TASK TO COMPLETE: Copy out every line in the entries below that includes "degrees".

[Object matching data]
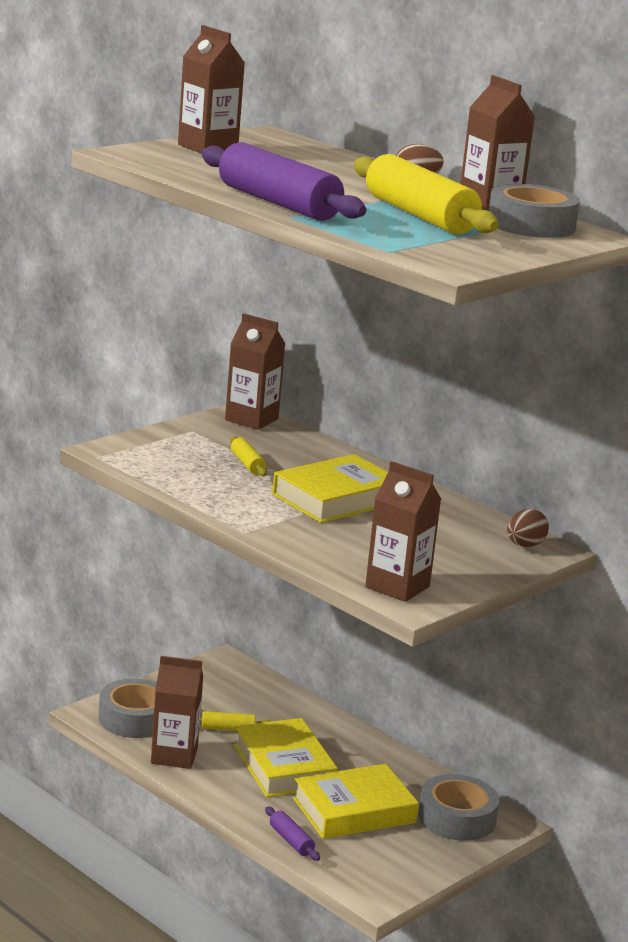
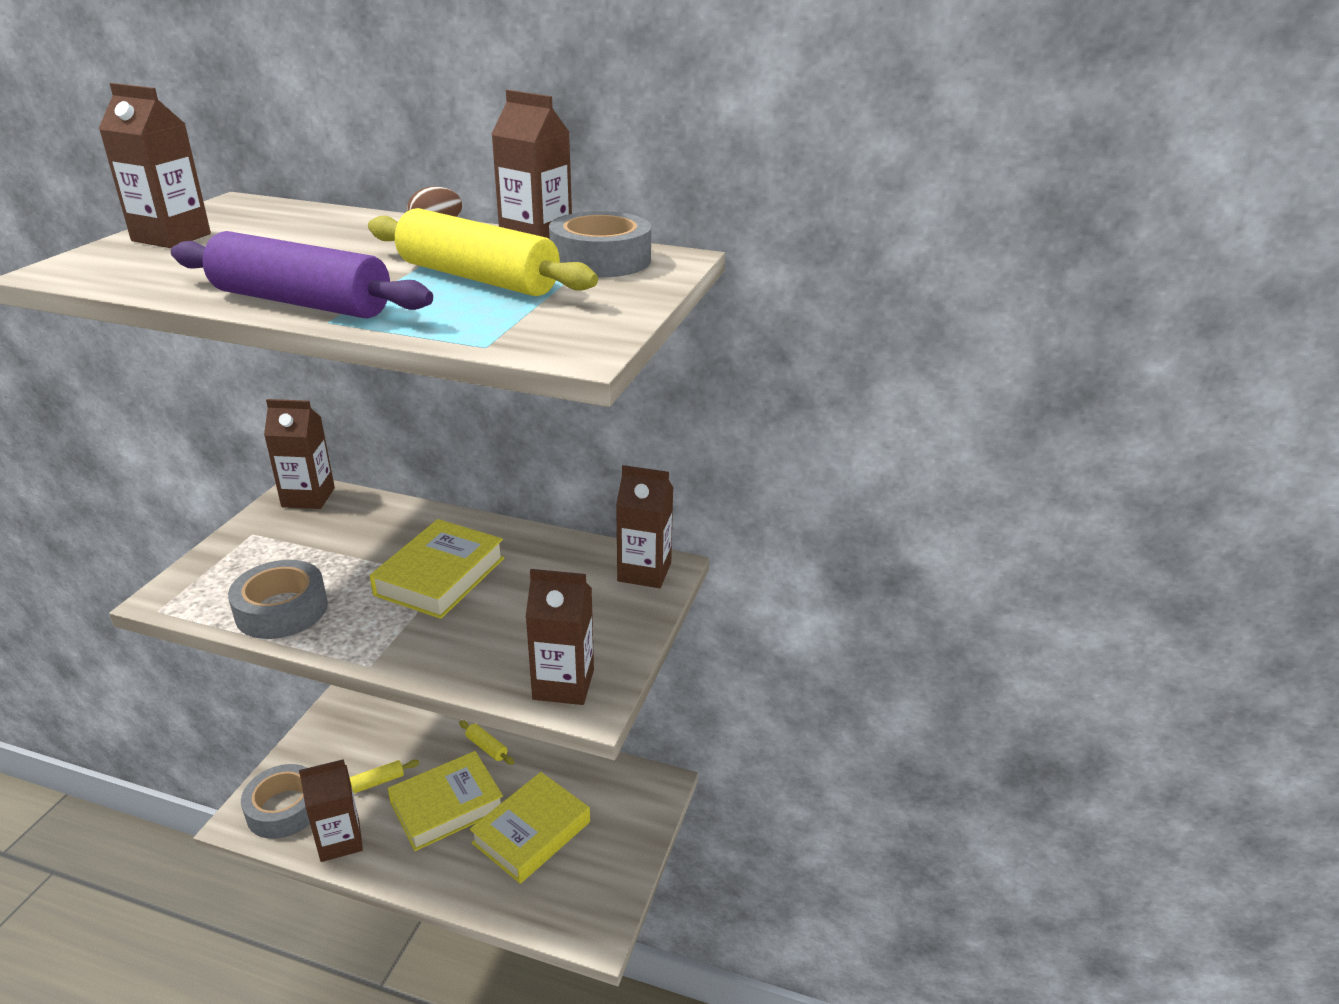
camera: 25 degrees left, 10 degrees up
(247, 464) = (329, 561): yellow rolling pin -> yellow rolling pin (487, 747)
(283, 766) = (447, 806): yellow book -> yellow book turned 75 degrees counterclockwise
(291, 841) = (493, 901): purple rolling pin -> none
(457, 818) = (620, 799): grey tape -> grey tape (281, 610)
(524, 545) = (644, 572): brown egg -> brown carton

RESULT BELOW:
camera: 25 degrees left, 10 degrees up
(283, 766) = (447, 806): yellow book -> yellow book turned 75 degrees counterclockwise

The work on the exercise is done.